Exercise inputs:
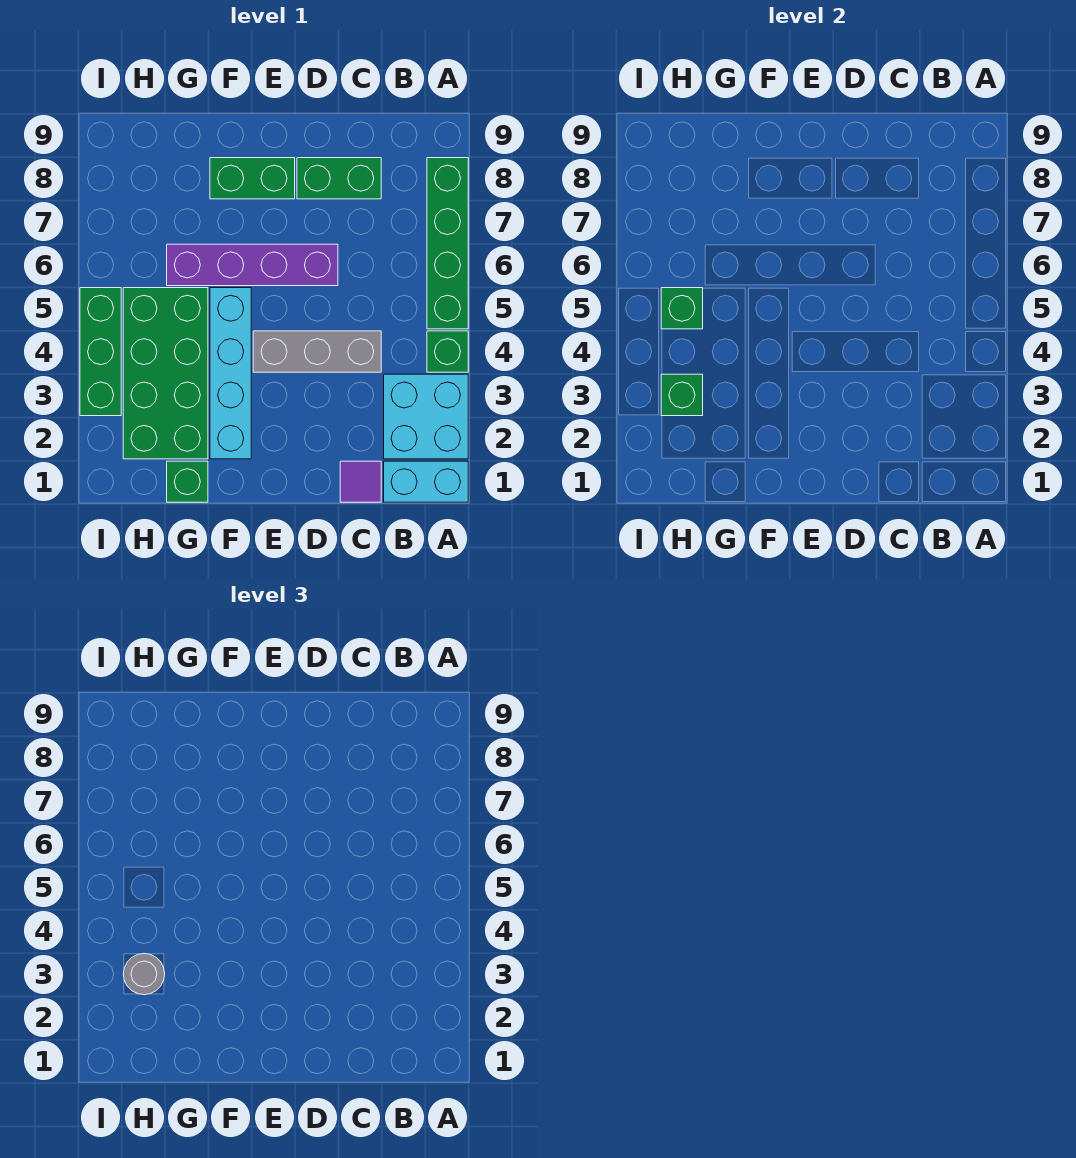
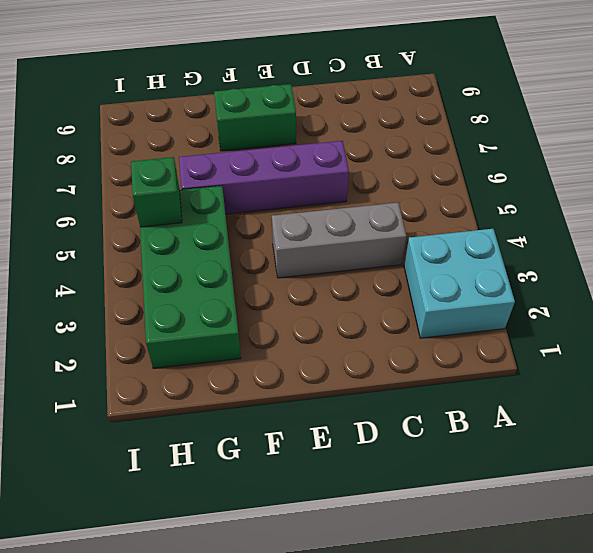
none -> cyan 1x2 brick [384,461,468,502]
none -> green 1x1 brick [427,331,468,372]
none -> green 1x4 brick [427,158,468,329]

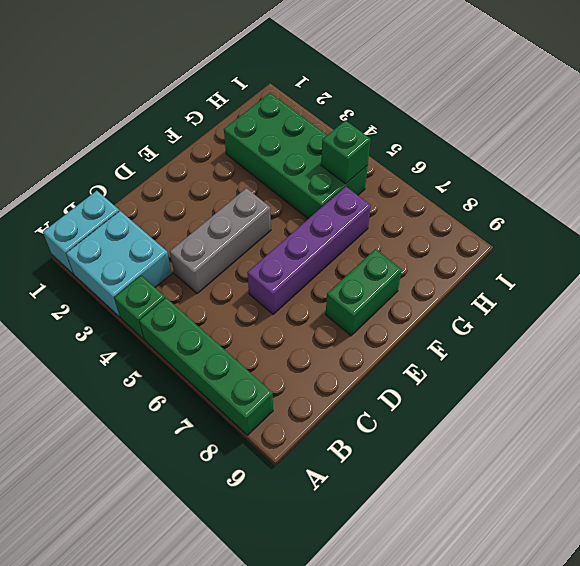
none -> purple 1x1 tile [340,461,381,502]
none -> green 1x2 brick [297,158,381,199]
none -> cyan 1x4 brick [210,288,251,459]

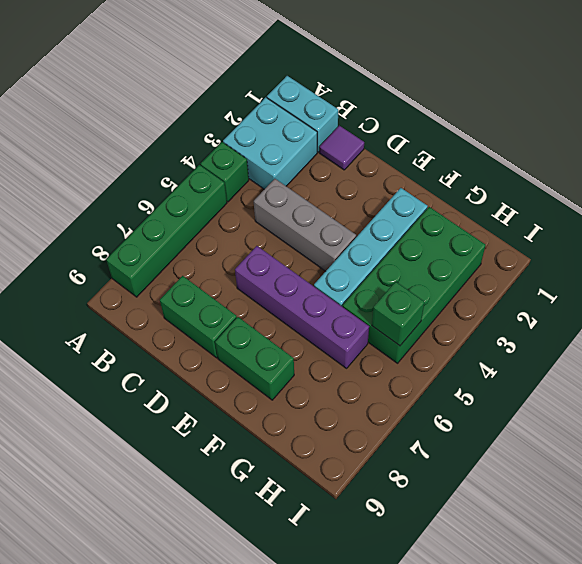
none -> green 1x1 brick [167,461,208,502]
none -> green 1x3 brick [80,288,121,416]
none -> green 1x1 brick [661,374,703,416]

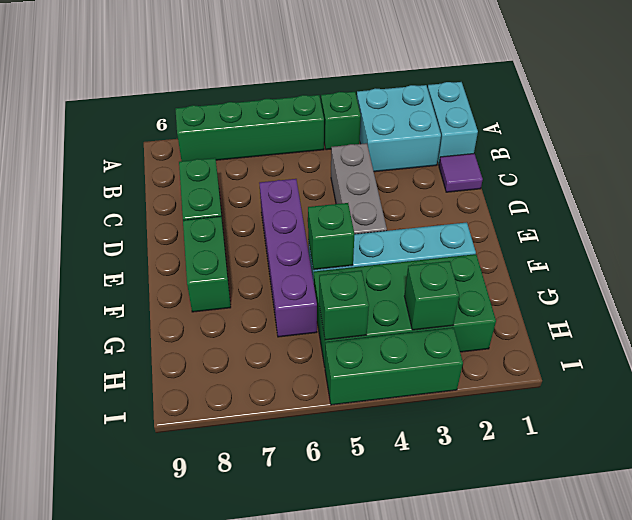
green 1x1 brick [308,203,355,270] -> green 1x1 brick moved to [167,461,208,502]
none -> grey 1x1 round brick [123,954,165,995]

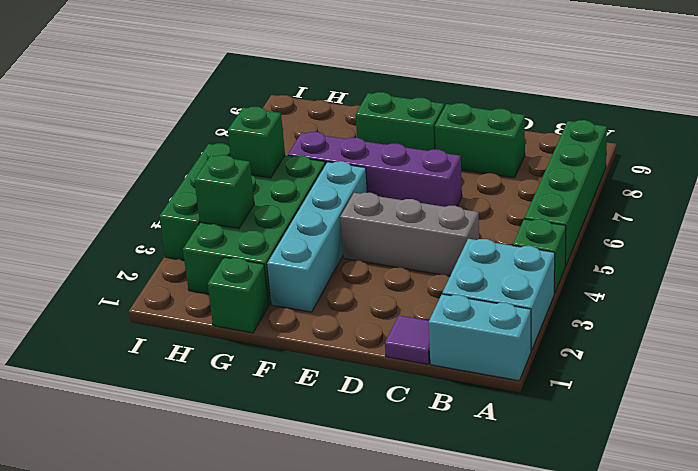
none -> grey 1x1 round brick [123,954,165,995]

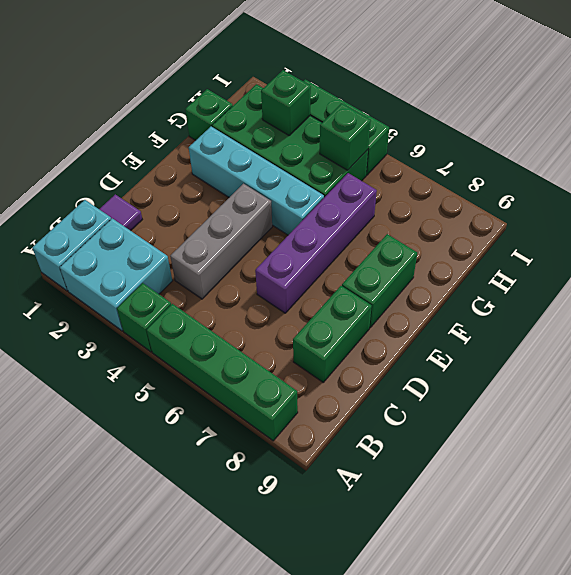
none -> grey 1x1 round brick [123,954,165,995]

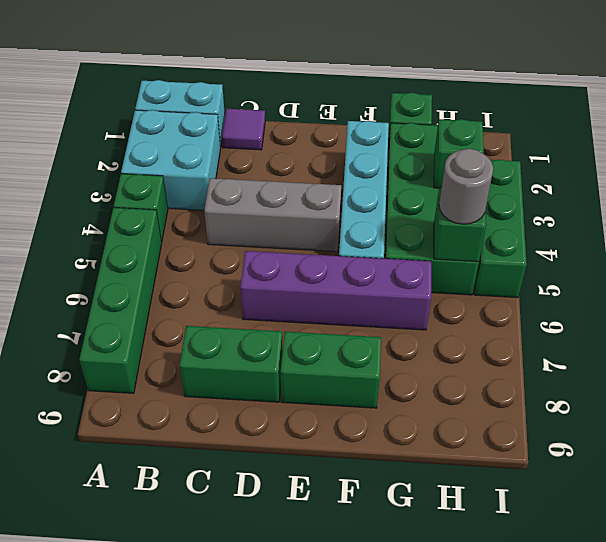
grey 1x1 round brick [439,149,493,224] -> grey 1x1 round brick moved to [123,954,165,995]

What the task requires:
The expected output is every line from the line where "none -> green 1x4 brick [427,158,468,329]" appears to the final line of the material, unchanged and with no pictures.

Answer section:
none -> green 1x4 brick [427,158,468,329]

none -> purple 1x1 tile [340,461,381,502]
none -> green 1x2 brick [297,158,381,199]
none -> cyan 1x4 brick [210,288,251,459]

none -> green 1x1 brick [167,461,208,502]
none -> green 1x3 brick [80,288,121,416]
none -> green 1x1 brick [661,374,703,416]

green 1x1 brick [308,203,355,270] -> green 1x1 brick moved to [167,461,208,502]
none -> grey 1x1 round brick [123,954,165,995]

none -> grey 1x1 round brick [123,954,165,995]

none -> grey 1x1 round brick [123,954,165,995]

grey 1x1 round brick [439,149,493,224] -> grey 1x1 round brick moved to [123,954,165,995]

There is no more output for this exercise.